I need the lines below from the one with "none -> tan brick D8 level 1" down to the one with "none -> tan cone H12 level 2" reproduced exactly, both ends included, and nothing else.

Records drawn from a dataset:

»»

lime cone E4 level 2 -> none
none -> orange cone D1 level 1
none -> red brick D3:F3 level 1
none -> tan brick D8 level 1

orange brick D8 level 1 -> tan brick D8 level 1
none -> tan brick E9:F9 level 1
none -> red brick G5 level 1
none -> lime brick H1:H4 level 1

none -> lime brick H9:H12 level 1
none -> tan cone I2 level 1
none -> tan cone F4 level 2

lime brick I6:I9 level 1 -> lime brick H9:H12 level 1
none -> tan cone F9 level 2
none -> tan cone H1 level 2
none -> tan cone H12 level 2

««
»»

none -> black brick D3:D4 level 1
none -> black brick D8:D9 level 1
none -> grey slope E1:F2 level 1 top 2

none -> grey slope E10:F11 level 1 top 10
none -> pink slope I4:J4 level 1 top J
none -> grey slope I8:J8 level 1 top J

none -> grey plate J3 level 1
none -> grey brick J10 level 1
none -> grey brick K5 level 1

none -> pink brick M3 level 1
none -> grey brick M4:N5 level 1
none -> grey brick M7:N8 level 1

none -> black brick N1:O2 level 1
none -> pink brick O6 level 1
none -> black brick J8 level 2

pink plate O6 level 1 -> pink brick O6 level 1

««
»»

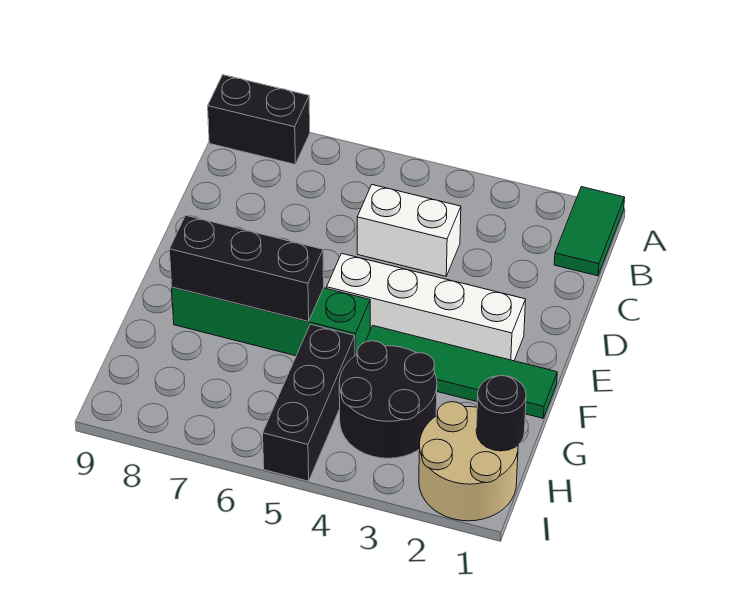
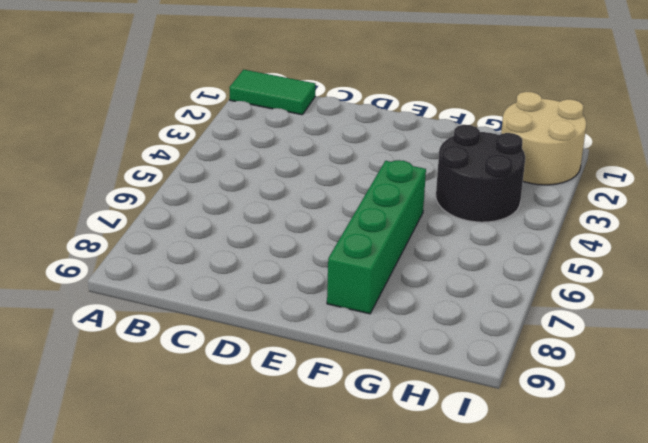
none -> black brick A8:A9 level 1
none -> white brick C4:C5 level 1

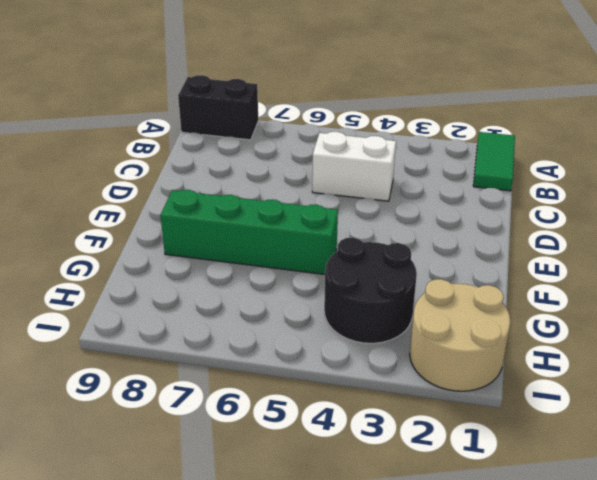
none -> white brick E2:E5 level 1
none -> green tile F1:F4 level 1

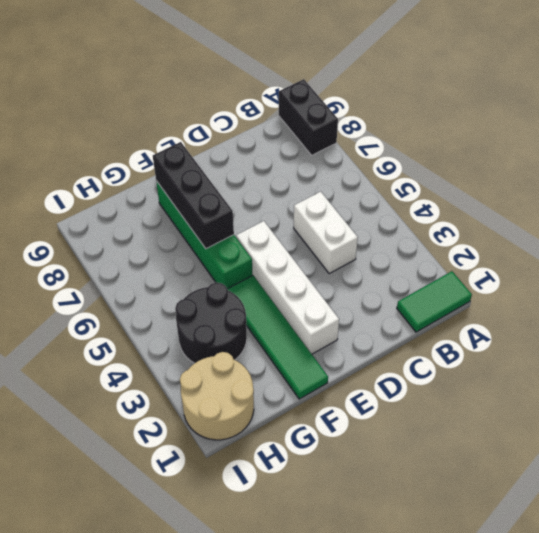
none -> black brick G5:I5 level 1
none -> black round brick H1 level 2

««

Expected answer:
none -> tan brick D8 level 1

orange brick D8 level 1 -> tan brick D8 level 1
none -> tan brick E9:F9 level 1
none -> red brick G5 level 1
none -> lime brick H1:H4 level 1

none -> lime brick H9:H12 level 1
none -> tan cone I2 level 1
none -> tan cone F4 level 2

lime brick I6:I9 level 1 -> lime brick H9:H12 level 1
none -> tan cone F9 level 2
none -> tan cone H1 level 2
none -> tan cone H12 level 2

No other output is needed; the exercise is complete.